* _Your goal_:
Each line of the listing below that includes "moved" must be copied.

* _Dataset_:
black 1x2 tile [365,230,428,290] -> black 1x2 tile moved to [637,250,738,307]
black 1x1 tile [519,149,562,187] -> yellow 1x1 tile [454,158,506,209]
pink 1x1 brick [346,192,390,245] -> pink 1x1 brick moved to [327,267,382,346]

==

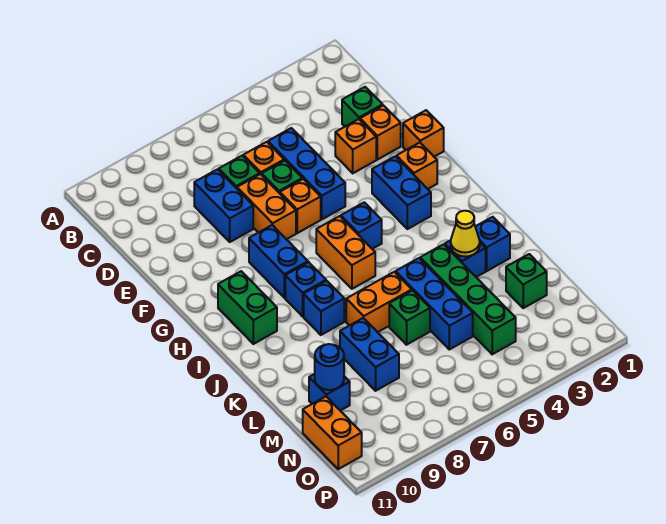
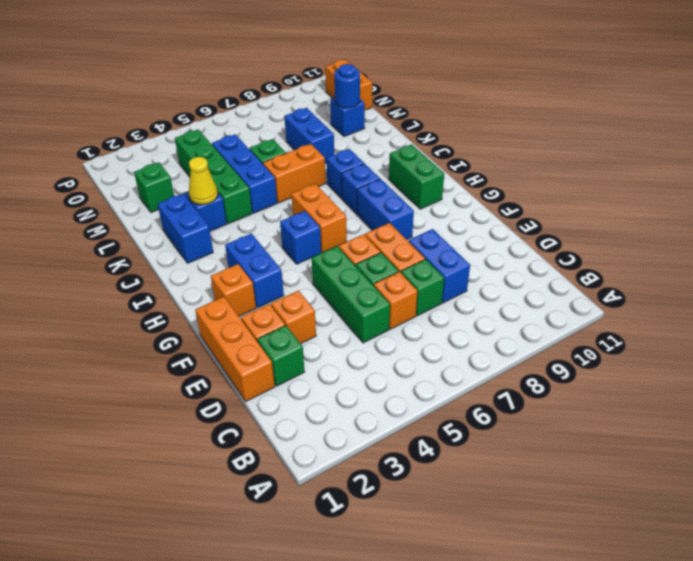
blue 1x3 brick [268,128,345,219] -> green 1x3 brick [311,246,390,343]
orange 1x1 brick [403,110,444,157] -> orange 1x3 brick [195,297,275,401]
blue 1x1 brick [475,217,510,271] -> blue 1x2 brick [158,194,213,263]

* _Solution below_:
black 1x2 tile [365,230,428,290] -> black 1x2 tile moved to [637,250,738,307]
pink 1x1 brick [346,192,390,245] -> pink 1x1 brick moved to [327,267,382,346]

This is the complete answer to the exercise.